[Object change descriptions]
+-------+

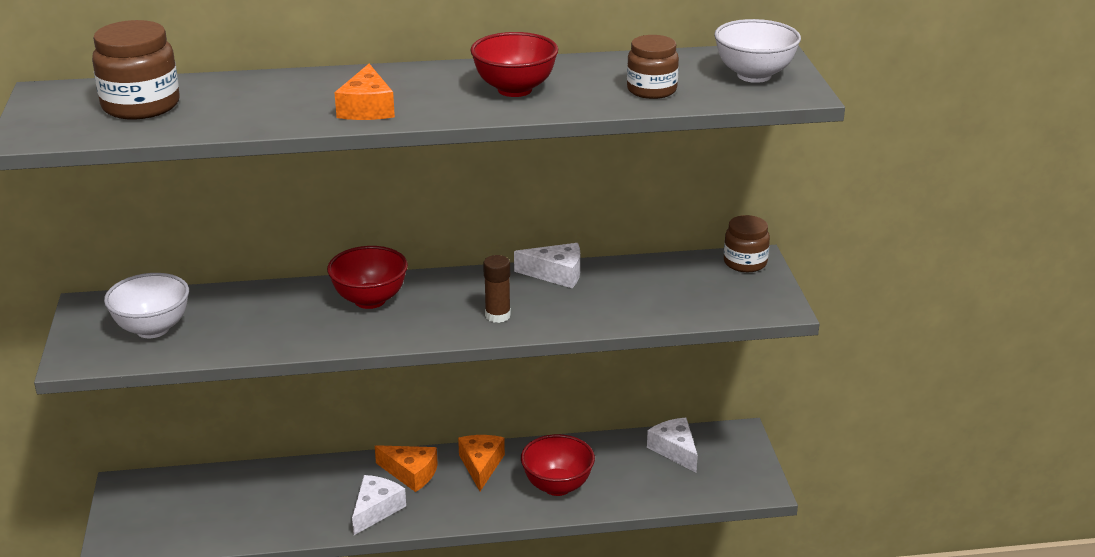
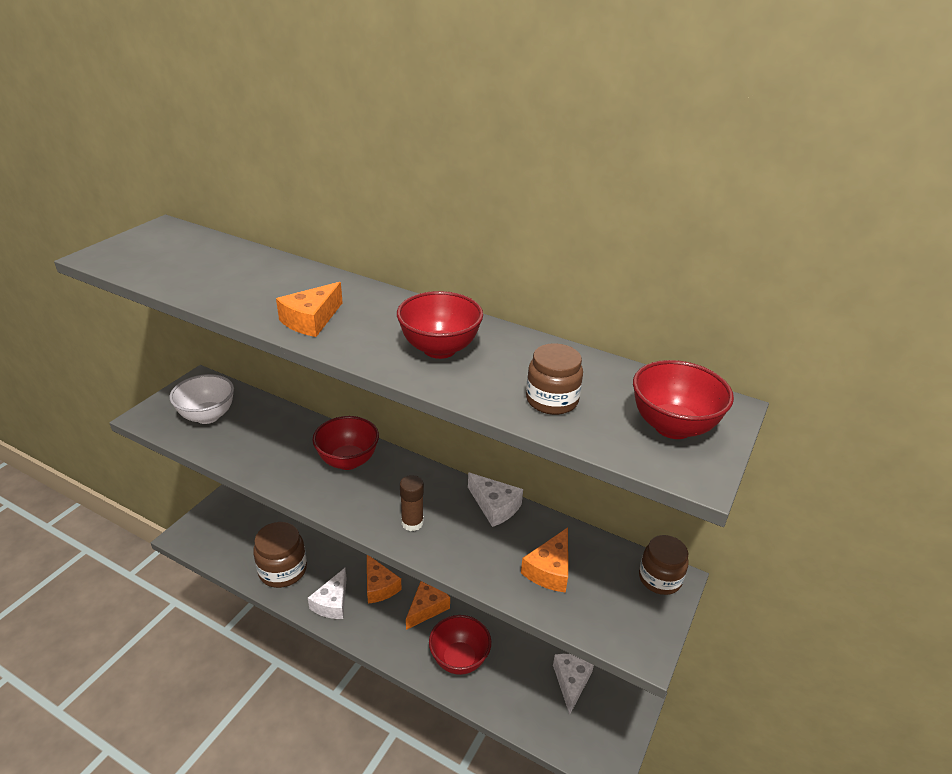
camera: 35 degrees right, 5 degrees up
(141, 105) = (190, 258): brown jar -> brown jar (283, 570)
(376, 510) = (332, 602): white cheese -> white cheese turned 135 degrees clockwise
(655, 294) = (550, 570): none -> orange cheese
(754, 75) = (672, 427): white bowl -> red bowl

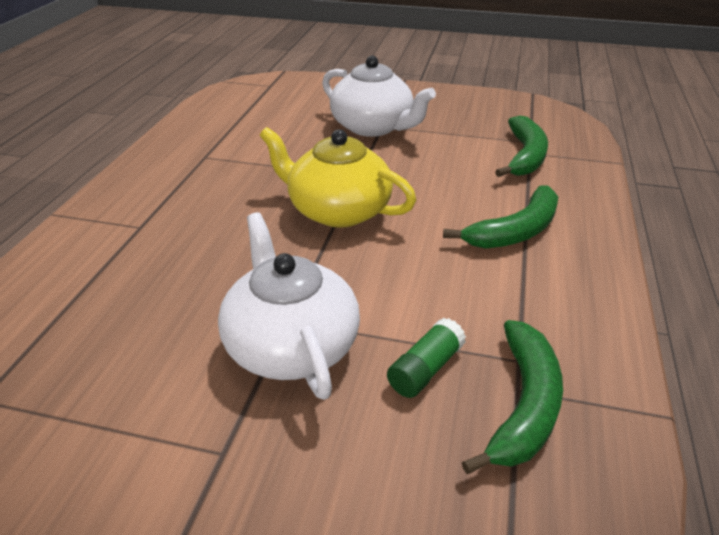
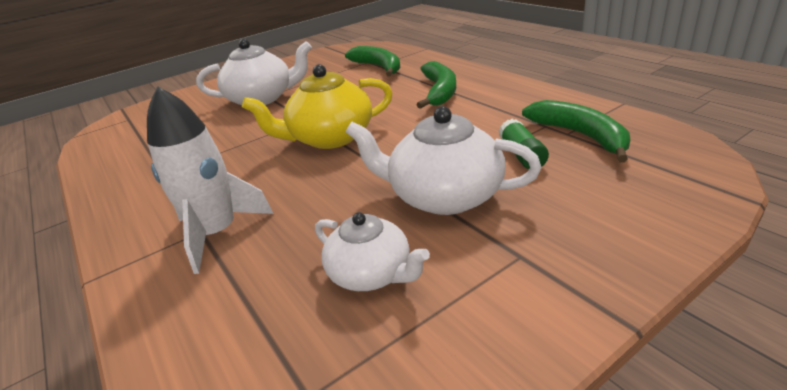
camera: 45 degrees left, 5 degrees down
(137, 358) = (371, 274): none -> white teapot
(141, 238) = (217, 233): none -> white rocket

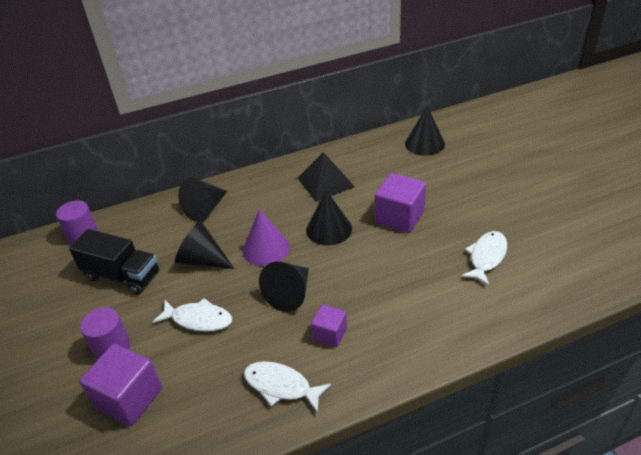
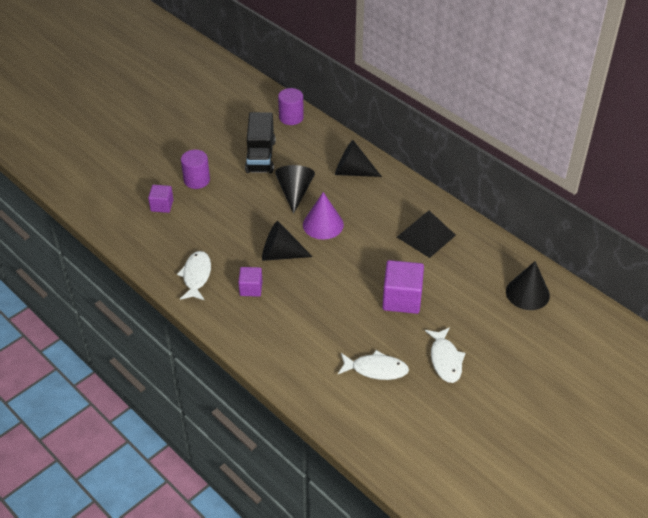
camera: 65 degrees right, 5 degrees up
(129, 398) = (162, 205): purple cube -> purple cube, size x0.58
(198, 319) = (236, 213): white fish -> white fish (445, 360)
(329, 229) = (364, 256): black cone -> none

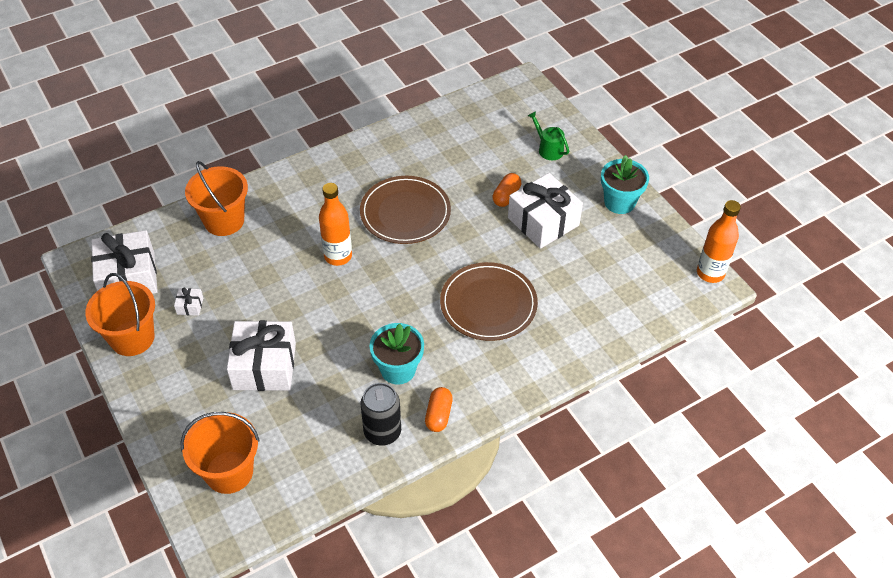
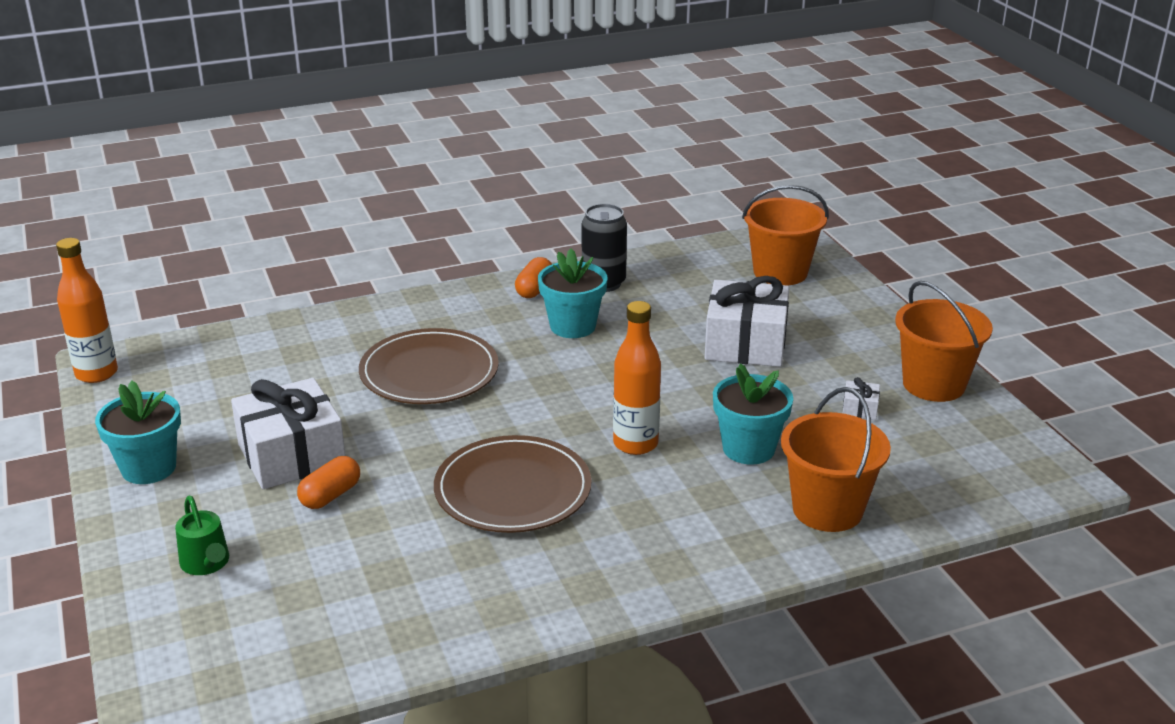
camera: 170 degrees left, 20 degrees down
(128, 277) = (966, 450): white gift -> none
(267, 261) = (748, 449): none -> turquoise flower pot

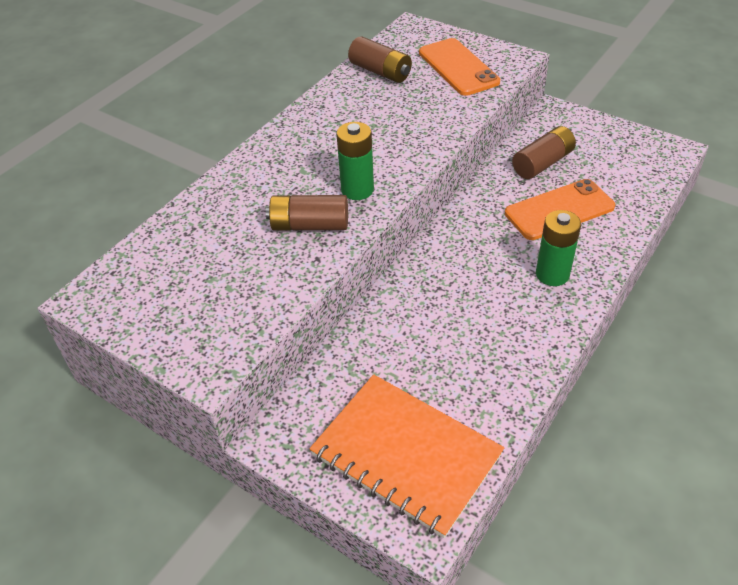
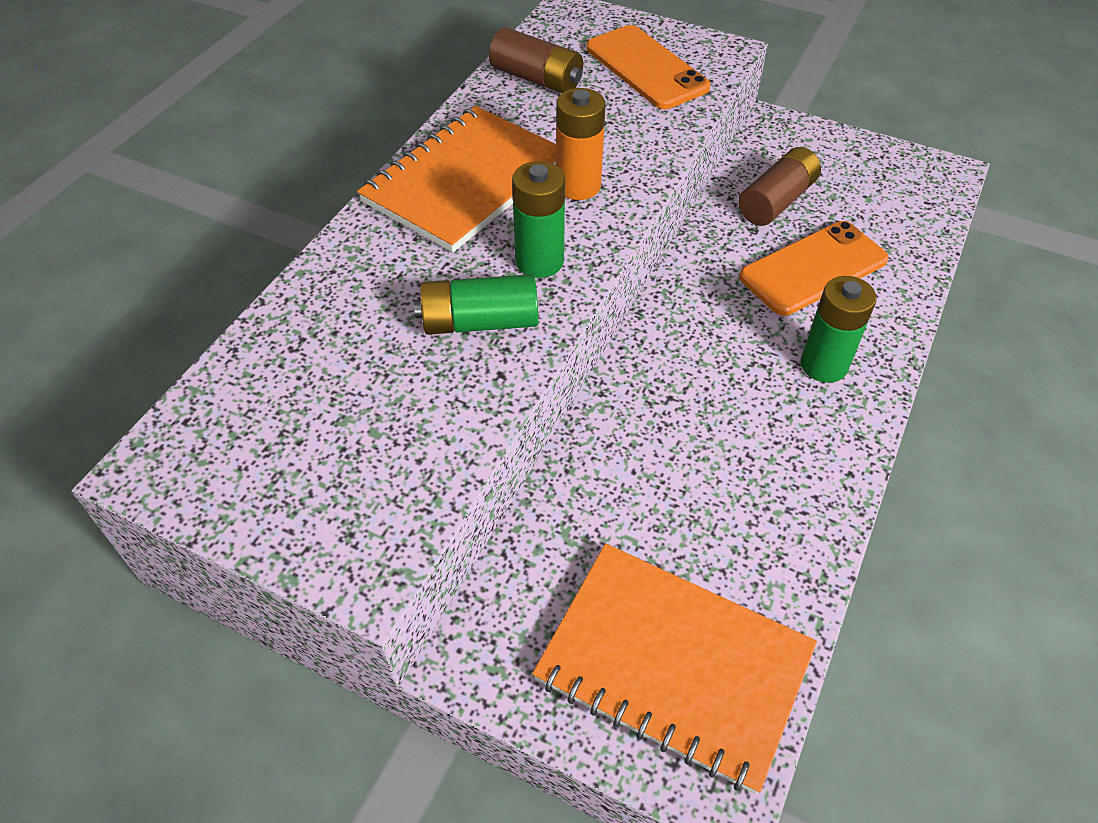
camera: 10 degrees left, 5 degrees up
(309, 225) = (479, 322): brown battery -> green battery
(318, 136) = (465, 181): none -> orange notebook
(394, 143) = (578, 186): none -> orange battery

+-------+

# EXERCISE PROMPT:
The word "none" may appear in several lines of the data; copy every line where it does.

# WRITTEN SOLUTION:
(655, 294) = (550, 570): none -> orange cheese
(137, 358) = (371, 274): none -> white teapot
(141, 238) = (217, 233): none -> white rocket
(329, 229) = (364, 256): black cone -> none
(128, 277) = (966, 450): white gift -> none
(267, 261) = (748, 449): none -> turquoise flower pot
(318, 136) = (465, 181): none -> orange notebook
(394, 143) = (578, 186): none -> orange battery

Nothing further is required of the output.